--- Information shown Enclosed Below ---

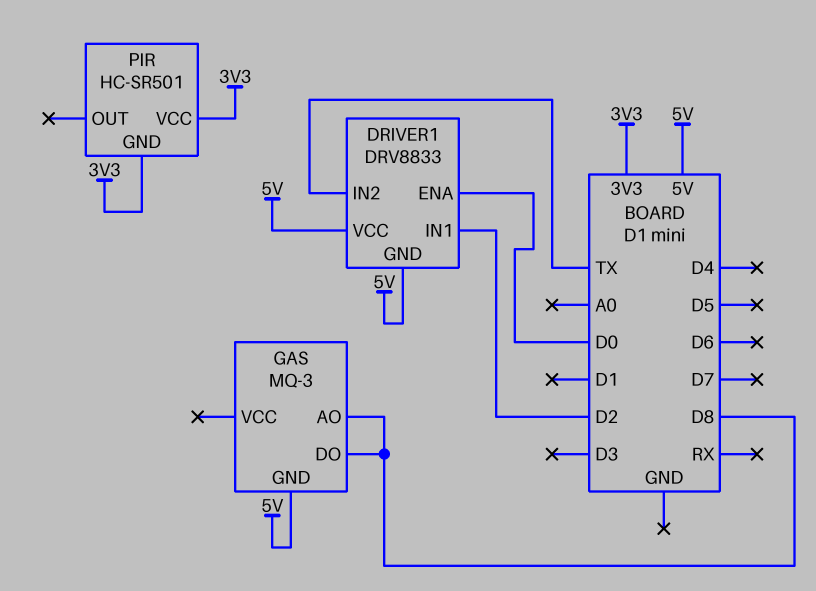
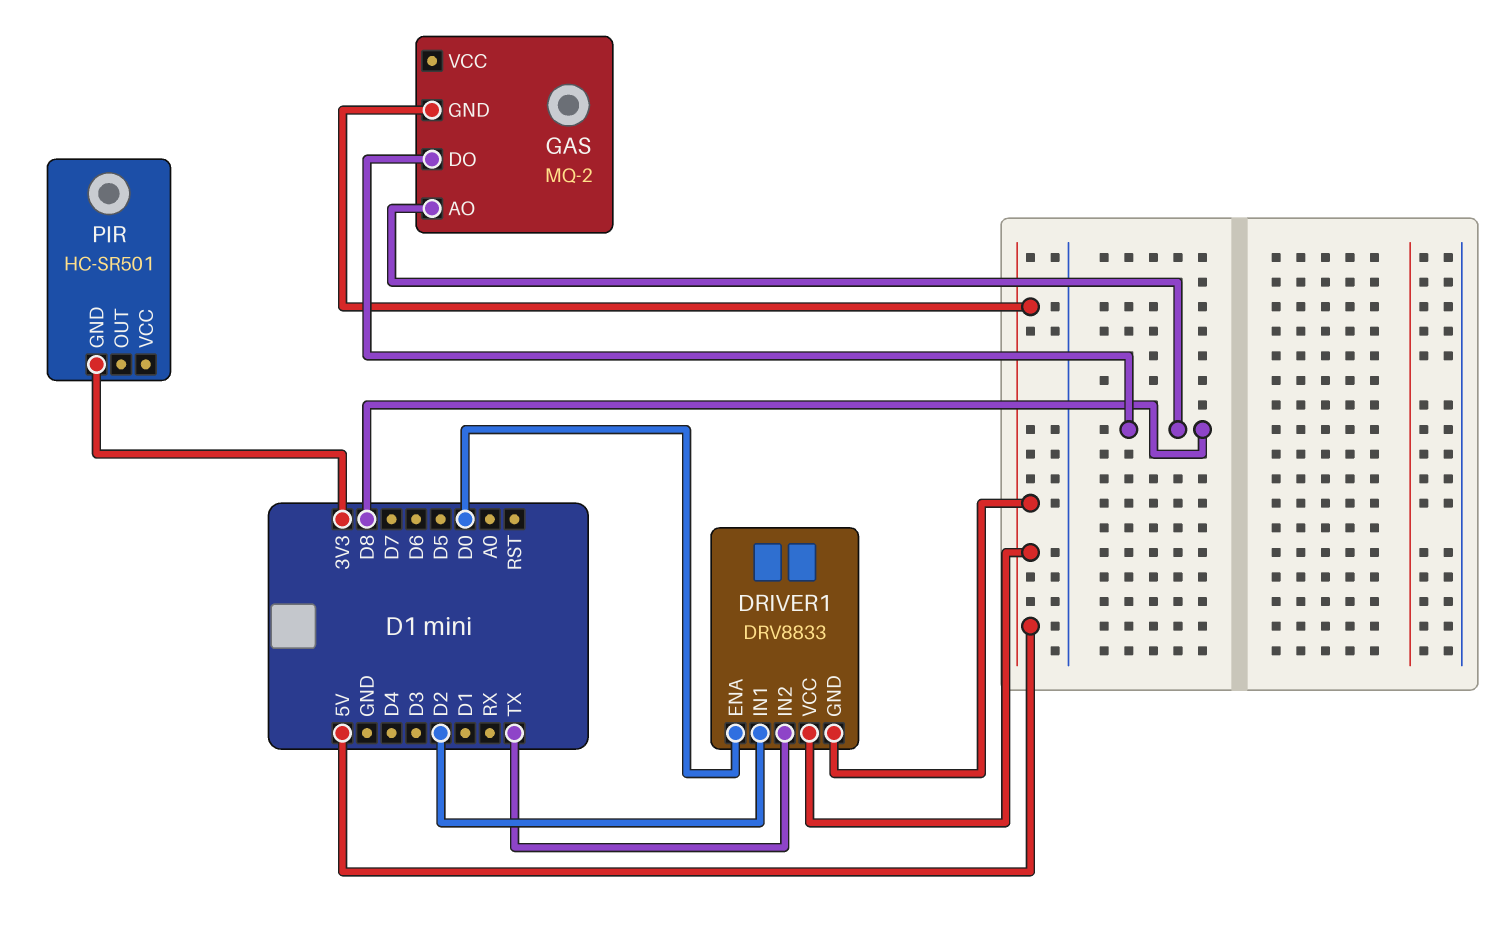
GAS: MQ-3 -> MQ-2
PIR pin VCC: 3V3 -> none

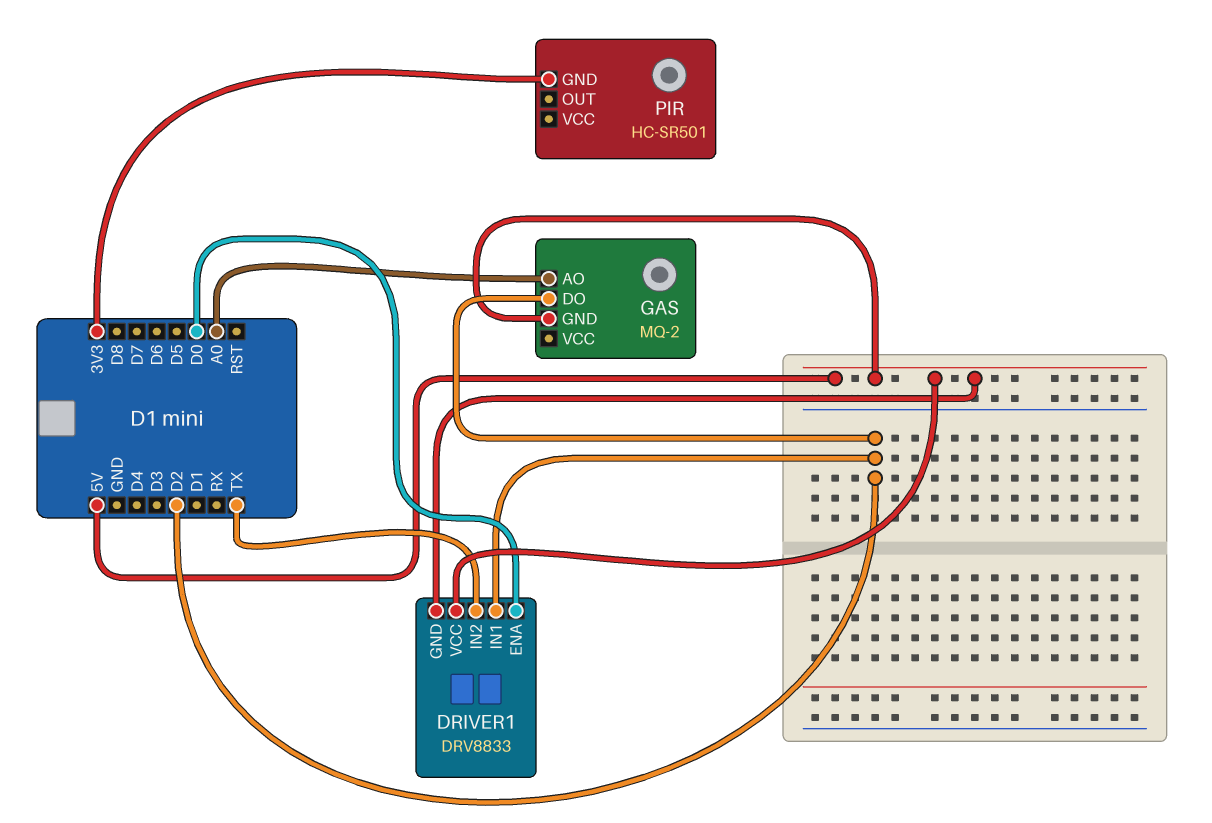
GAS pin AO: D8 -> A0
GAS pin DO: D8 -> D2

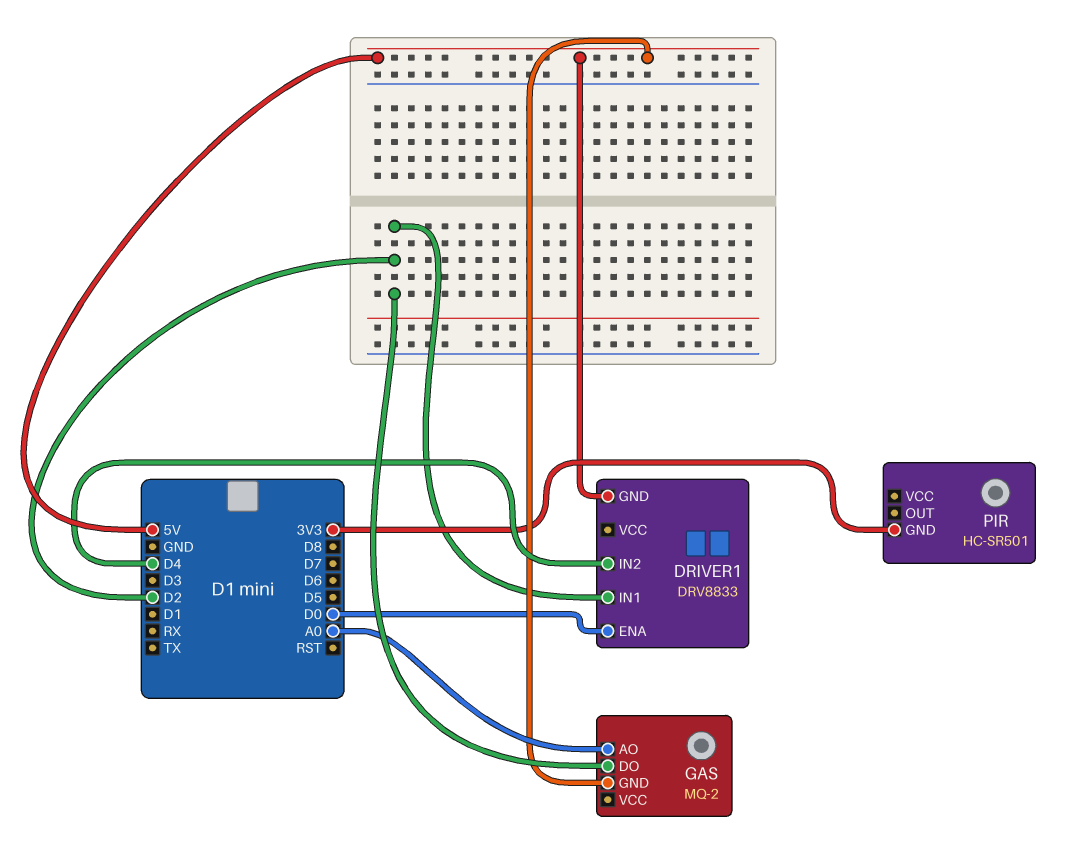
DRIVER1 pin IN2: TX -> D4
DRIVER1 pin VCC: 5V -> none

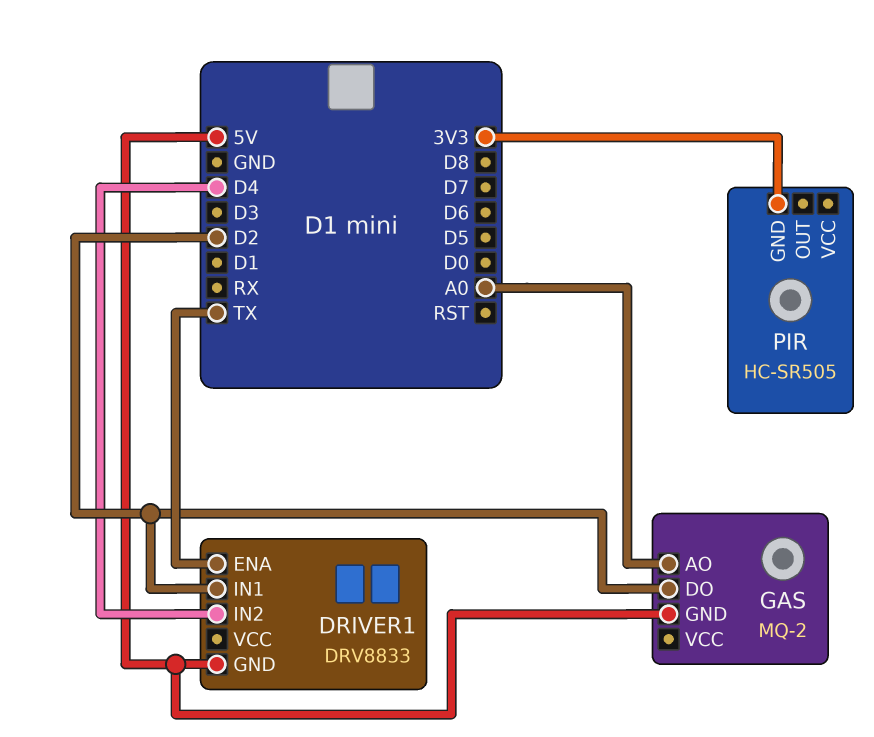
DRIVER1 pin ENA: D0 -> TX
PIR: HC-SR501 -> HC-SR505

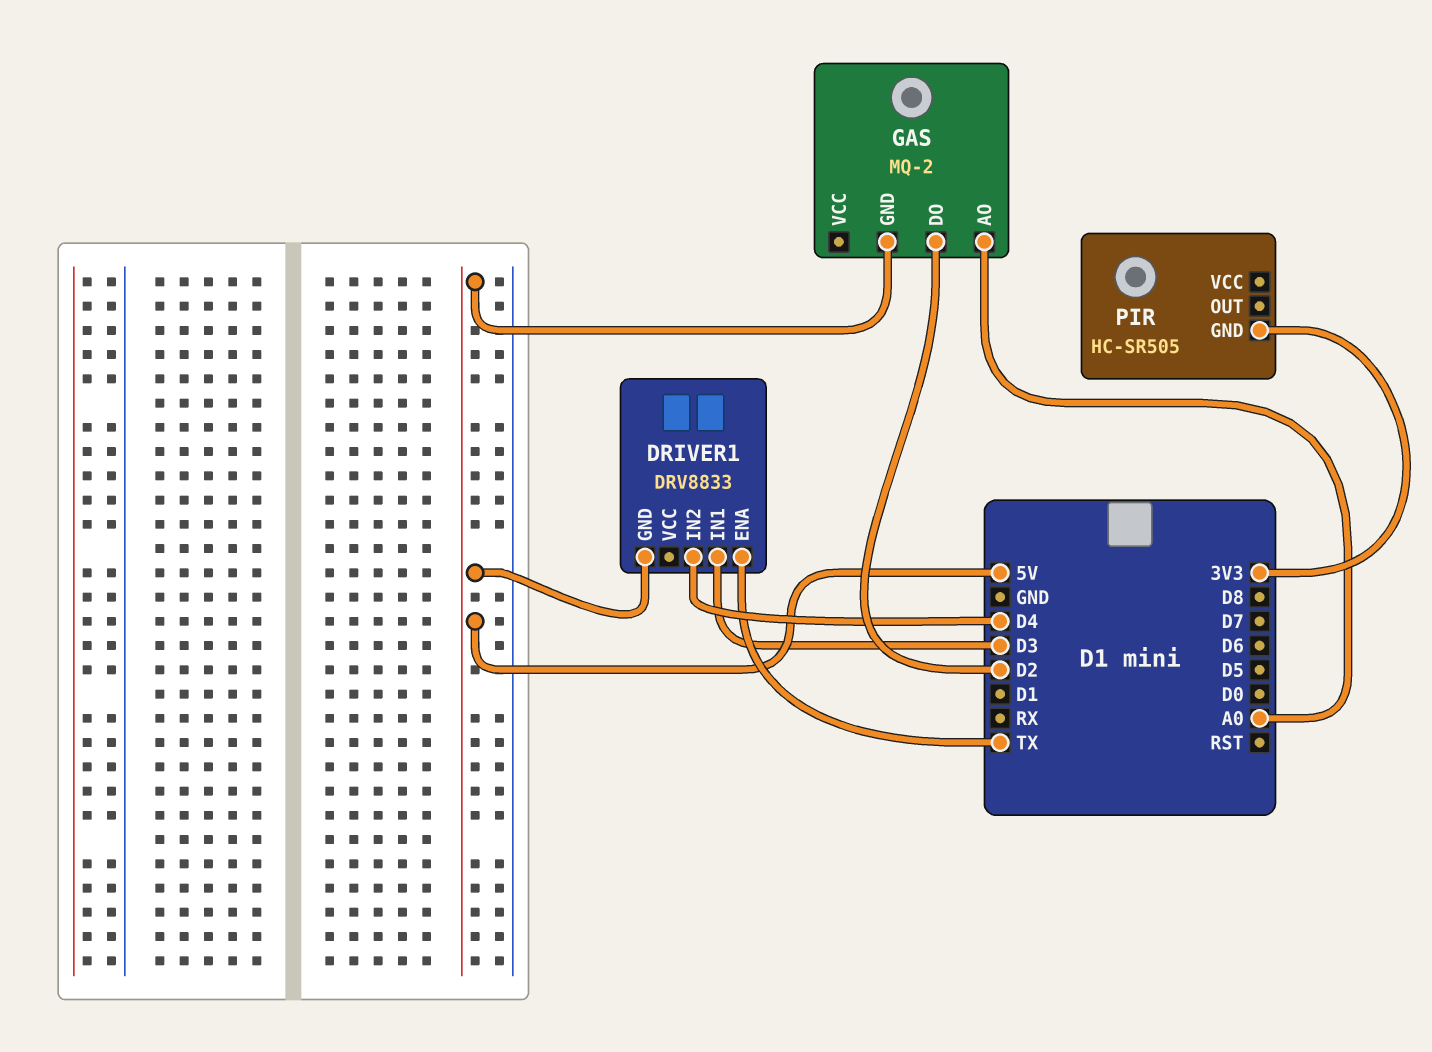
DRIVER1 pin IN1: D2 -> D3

--- End of Enclosed Information shown ---

*Work to be completed:* State how many lines of the entries above include the word "none", offering no text other than the number.

*Task result:* 2